What needs to be done. Once the line containing "plant: (106, 146) -> (22, 66), moved" is found in the entries below, reproduce it and every line after it, stopping at and including the line containing "door: (2153, 640)"; reproduce nothing else, and keep each line exact.

Records shown.
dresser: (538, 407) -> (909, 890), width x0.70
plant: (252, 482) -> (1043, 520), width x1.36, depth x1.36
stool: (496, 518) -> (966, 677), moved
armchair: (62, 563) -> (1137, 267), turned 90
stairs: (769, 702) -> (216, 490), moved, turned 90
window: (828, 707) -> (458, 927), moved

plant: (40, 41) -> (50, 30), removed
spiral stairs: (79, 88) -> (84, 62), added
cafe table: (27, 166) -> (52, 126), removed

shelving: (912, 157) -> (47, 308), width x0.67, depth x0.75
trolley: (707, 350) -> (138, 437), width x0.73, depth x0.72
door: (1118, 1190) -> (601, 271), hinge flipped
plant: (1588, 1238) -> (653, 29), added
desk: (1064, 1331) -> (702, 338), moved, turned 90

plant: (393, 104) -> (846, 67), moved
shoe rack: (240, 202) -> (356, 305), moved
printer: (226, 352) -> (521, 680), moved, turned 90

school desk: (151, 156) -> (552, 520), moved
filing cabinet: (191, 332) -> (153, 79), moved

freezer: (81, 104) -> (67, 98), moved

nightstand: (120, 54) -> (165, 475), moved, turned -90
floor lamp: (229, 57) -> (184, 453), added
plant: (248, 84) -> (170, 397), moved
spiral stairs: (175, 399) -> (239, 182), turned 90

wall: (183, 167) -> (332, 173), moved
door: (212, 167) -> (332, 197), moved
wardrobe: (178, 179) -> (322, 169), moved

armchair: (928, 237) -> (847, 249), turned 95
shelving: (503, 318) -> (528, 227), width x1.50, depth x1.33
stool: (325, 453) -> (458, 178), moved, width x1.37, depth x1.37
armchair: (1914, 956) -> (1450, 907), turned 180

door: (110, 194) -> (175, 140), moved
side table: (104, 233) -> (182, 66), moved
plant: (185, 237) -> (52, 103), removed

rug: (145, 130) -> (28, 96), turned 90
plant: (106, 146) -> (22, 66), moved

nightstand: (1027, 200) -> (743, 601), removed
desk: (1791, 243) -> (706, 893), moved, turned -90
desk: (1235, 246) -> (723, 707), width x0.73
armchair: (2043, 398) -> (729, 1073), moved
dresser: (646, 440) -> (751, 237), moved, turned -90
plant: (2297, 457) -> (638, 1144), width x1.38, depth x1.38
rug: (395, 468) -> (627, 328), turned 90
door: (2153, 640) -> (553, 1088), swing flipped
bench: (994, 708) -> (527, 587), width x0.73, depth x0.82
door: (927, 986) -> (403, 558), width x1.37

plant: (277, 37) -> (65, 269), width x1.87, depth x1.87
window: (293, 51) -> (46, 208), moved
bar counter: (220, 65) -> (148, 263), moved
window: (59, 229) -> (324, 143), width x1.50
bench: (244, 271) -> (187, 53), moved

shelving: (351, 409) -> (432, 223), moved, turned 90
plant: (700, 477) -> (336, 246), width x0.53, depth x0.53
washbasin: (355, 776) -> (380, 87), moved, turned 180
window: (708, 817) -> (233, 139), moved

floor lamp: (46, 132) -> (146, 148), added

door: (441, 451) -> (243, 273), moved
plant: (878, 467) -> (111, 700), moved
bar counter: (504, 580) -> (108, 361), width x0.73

Solution to this problem.
plant: (106, 146) -> (22, 66), moved

nightstand: (1027, 200) -> (743, 601), removed
desk: (1791, 243) -> (706, 893), moved, turned -90
desk: (1235, 246) -> (723, 707), width x0.73
armchair: (2043, 398) -> (729, 1073), moved
dresser: (646, 440) -> (751, 237), moved, turned -90
plant: (2297, 457) -> (638, 1144), width x1.38, depth x1.38
rug: (395, 468) -> (627, 328), turned 90
door: (2153, 640) -> (553, 1088), swing flipped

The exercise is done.